_The task_. Leave the images out. Give every line below again, precisely.
** Opening Data shown block **
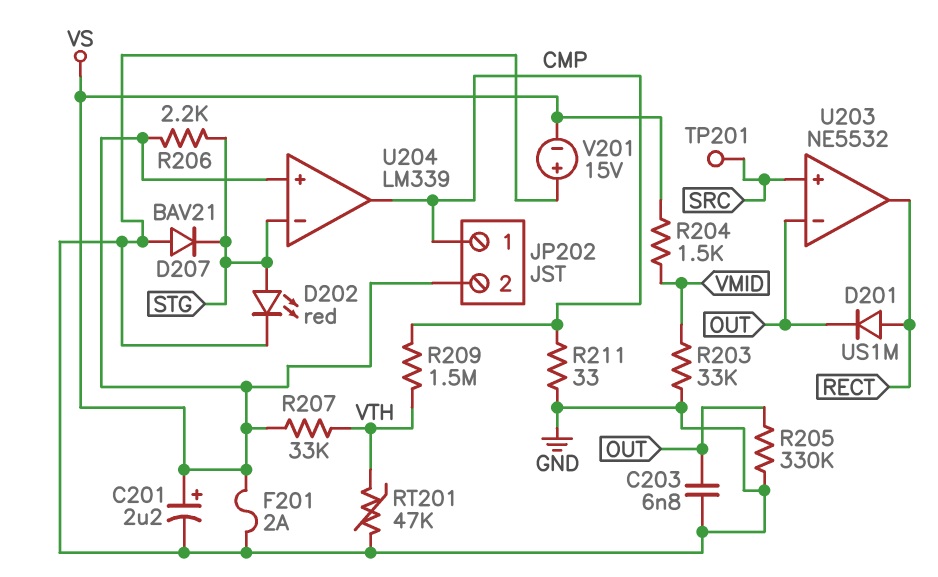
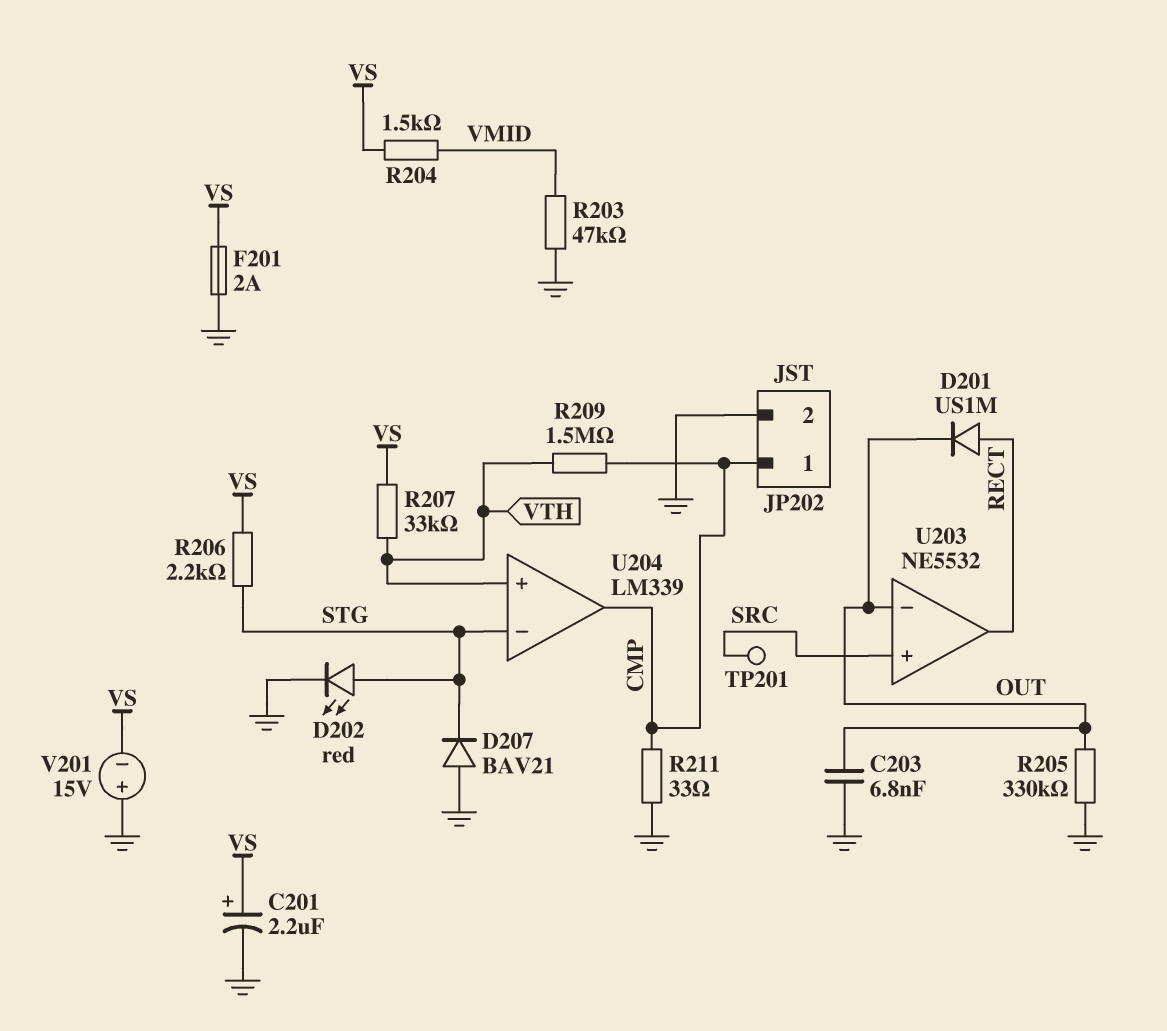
JP202 pin 2: VS -> GND
R203: 33k (GND, VMID) -> 47k (GND, VMID)
RT201: 47k (GND, VTH) -> none
U204 pin in+: VS -> VTH

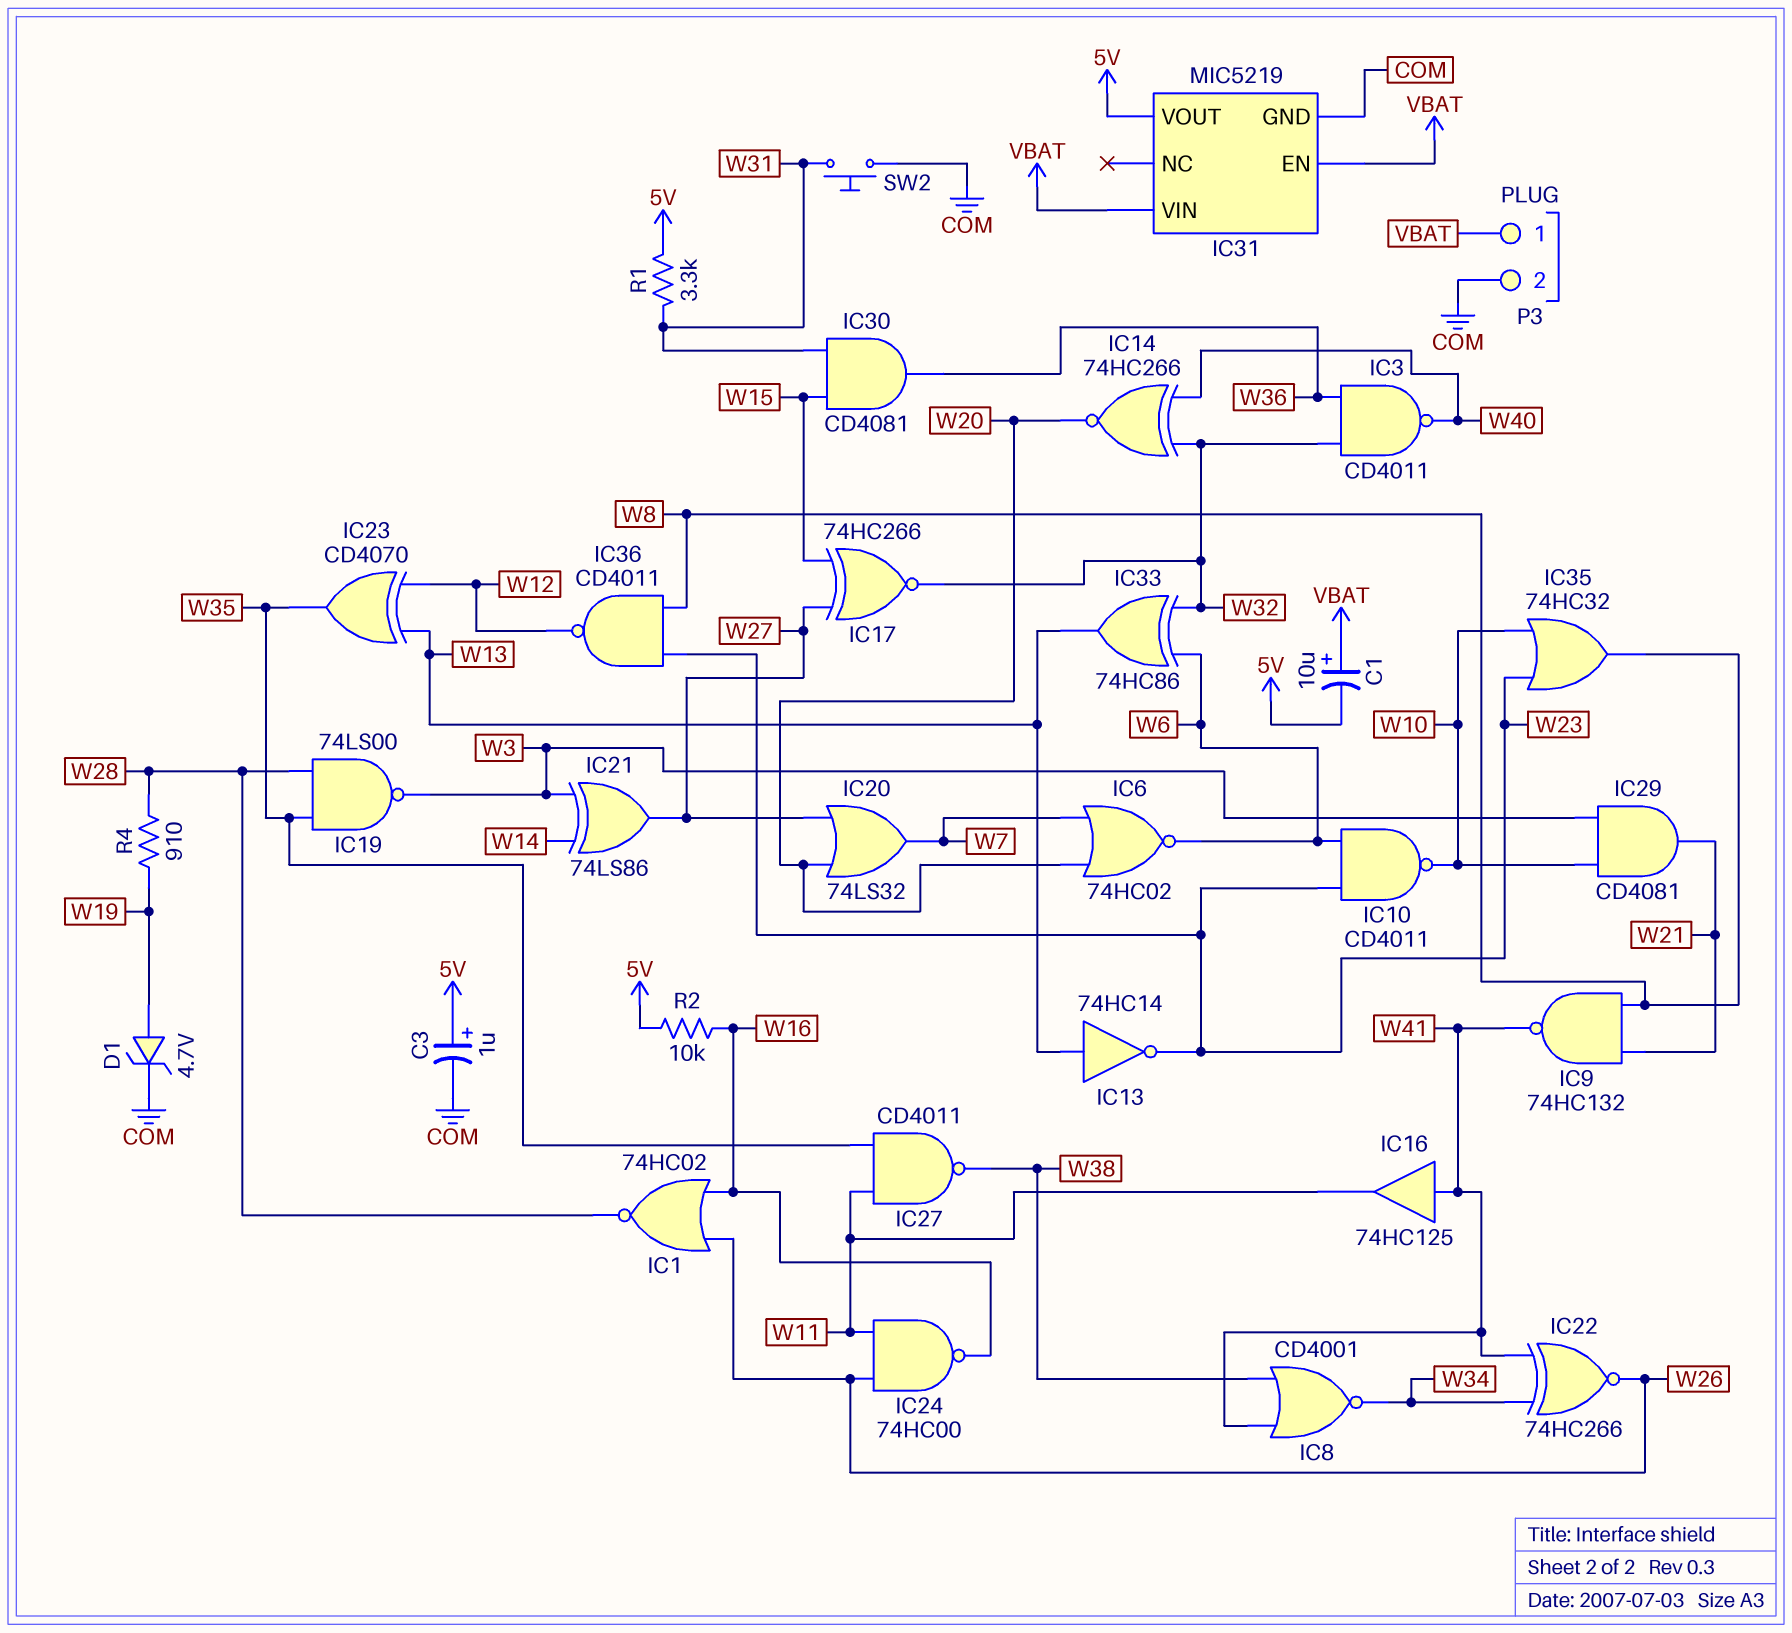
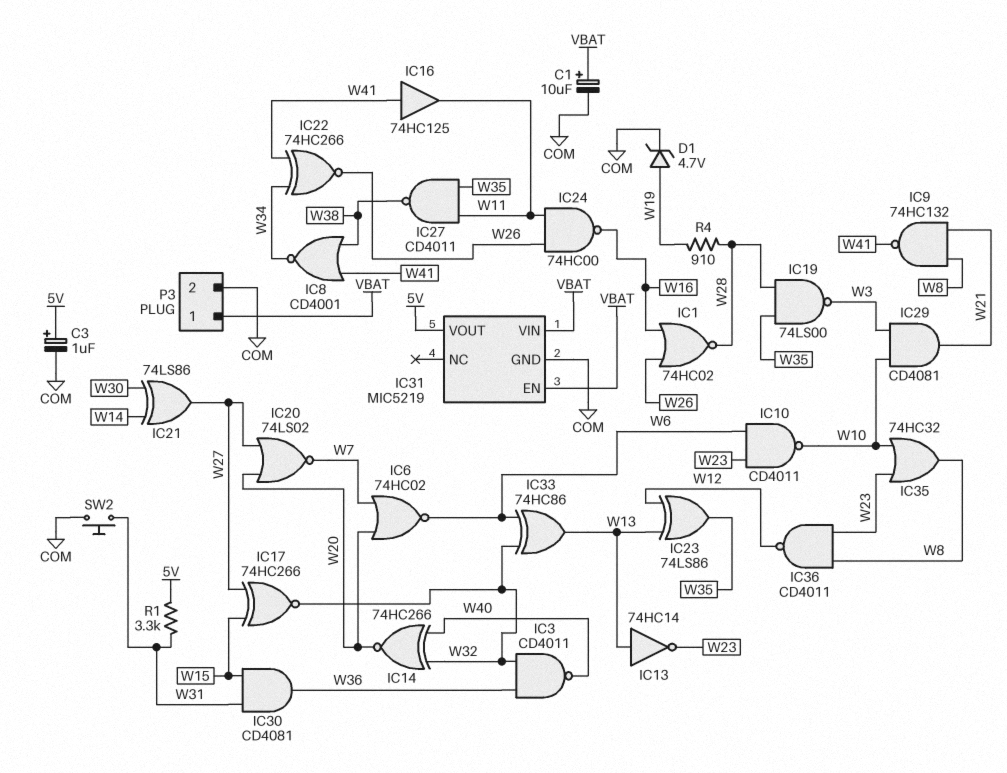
C1: 10uF (plus VBAT, minus 5V) -> 10uF (plus VBAT, minus COM)
IC20: OR 74LS32 (in W20, in W27, out W7) -> NOR 74LS02 (in W20, in W27, out W7)
IC21: XOR 74LS86 (in W3, in W14, out W27) -> XOR 74LS86 (in W14, in W30, out W27)
IC23: XOR CD4070 (in W12, in W13, out W35) -> XOR 74LS86 (in W12, in W13, out W35)
R2: 10k (5V, W16) -> none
** Closing Data shown block **
_Response to the task_.
JP202 pin 2: VS -> GND
R203: 33k (GND, VMID) -> 47k (GND, VMID)
RT201: 47k (GND, VTH) -> none
U204 pin in+: VS -> VTH

C1: 10uF (plus VBAT, minus 5V) -> 10uF (plus VBAT, minus COM)
IC20: OR 74LS32 (in W20, in W27, out W7) -> NOR 74LS02 (in W20, in W27, out W7)
IC21: XOR 74LS86 (in W3, in W14, out W27) -> XOR 74LS86 (in W14, in W30, out W27)
IC23: XOR CD4070 (in W12, in W13, out W35) -> XOR 74LS86 (in W12, in W13, out W35)
R2: 10k (5V, W16) -> none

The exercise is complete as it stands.